───── Information shown

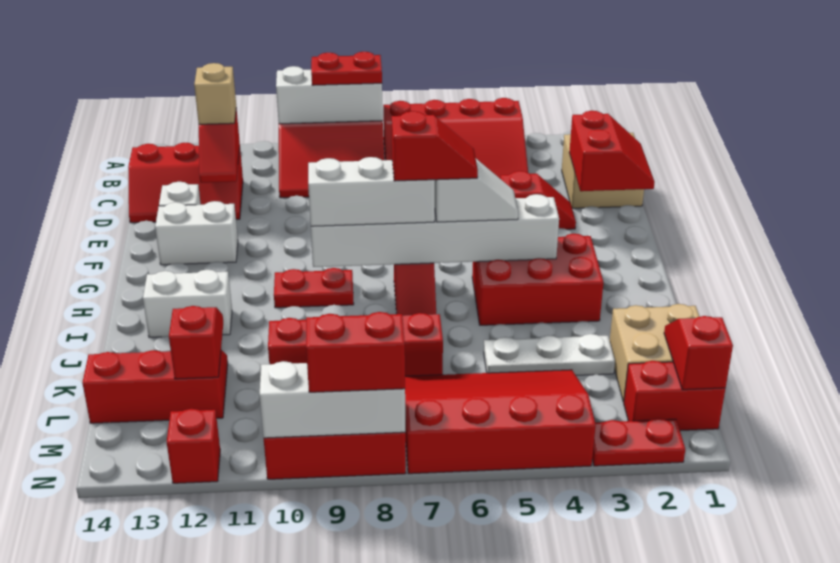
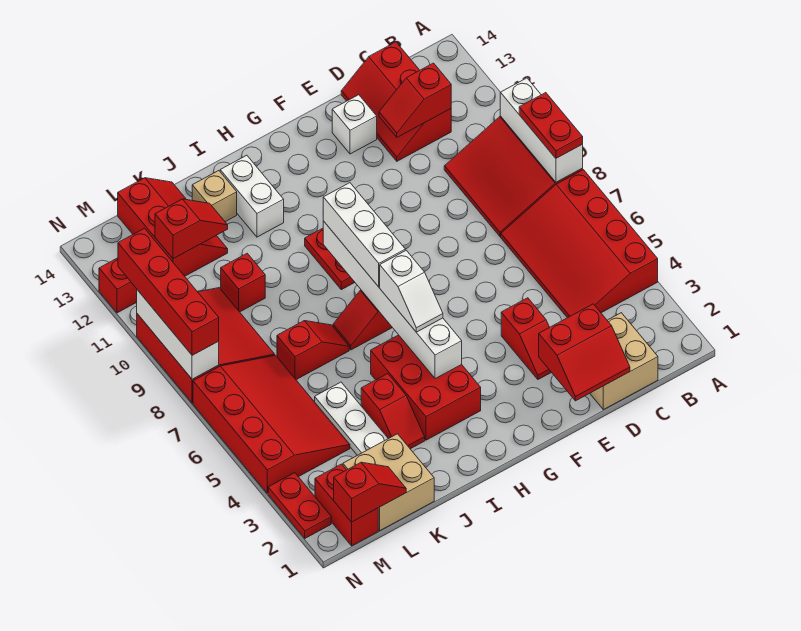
tan brick C12 level 3 -> tan brick J13 level 1
white brick F12:F13 level 1 -> none
red slope H6:H7 level 4 top 7 -> red slope J3:J4 level 1 top 4
red brick N8:N9 level 3 -> red brick N8:N11 level 3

──────────

> **Assigned task**: When the word "brick" appears in a line of the data, that line is counted; report the number only.

> **Exercise result**: 3